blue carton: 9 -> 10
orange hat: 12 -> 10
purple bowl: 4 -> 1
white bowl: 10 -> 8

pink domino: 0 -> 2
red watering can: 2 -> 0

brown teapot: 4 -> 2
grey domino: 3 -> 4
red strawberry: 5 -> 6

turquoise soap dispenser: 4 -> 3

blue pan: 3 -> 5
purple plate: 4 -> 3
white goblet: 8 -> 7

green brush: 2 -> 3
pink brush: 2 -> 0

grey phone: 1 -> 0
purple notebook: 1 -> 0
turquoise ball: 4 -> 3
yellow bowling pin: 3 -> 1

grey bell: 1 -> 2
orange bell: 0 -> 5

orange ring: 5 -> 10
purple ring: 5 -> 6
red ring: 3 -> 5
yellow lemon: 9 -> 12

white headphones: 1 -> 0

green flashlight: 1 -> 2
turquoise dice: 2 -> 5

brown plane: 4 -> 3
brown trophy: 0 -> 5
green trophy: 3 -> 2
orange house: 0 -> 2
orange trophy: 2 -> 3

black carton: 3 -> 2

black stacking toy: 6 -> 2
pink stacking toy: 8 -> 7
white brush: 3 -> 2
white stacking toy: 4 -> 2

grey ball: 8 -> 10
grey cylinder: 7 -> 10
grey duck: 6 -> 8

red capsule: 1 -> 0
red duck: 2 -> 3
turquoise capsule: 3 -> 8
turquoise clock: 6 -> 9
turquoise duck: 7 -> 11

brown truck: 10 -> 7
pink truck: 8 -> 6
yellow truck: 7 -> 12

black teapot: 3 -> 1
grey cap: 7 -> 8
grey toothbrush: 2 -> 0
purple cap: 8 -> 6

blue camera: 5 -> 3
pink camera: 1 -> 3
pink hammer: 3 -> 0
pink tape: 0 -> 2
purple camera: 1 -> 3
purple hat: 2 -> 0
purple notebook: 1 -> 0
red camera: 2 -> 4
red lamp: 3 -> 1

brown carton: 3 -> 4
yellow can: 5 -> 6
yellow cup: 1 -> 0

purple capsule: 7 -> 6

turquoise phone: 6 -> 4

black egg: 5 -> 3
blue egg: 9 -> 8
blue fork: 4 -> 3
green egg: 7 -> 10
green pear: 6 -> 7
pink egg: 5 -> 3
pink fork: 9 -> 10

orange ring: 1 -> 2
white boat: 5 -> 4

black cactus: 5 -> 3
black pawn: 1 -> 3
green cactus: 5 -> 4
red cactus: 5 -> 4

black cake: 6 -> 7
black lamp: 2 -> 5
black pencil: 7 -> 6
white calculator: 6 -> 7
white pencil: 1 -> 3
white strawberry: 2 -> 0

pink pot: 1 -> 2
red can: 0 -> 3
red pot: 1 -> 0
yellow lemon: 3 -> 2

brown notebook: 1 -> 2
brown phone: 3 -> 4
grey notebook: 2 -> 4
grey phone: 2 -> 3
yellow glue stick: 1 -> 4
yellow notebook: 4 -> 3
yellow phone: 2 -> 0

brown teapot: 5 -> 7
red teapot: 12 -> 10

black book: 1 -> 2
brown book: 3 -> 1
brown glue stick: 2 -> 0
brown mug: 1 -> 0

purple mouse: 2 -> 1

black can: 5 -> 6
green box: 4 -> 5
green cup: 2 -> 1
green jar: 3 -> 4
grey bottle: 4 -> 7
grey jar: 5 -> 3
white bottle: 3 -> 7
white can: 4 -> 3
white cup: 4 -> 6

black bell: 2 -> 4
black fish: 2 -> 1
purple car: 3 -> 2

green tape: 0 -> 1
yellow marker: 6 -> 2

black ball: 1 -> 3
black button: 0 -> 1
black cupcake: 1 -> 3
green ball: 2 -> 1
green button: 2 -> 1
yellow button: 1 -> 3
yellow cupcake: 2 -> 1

══════

## [What is needed]
Copy each line of the listing that contains "blue".

## [Response]
blue carton: 9 -> 10
blue pan: 3 -> 5
blue camera: 5 -> 3
blue egg: 9 -> 8
blue fork: 4 -> 3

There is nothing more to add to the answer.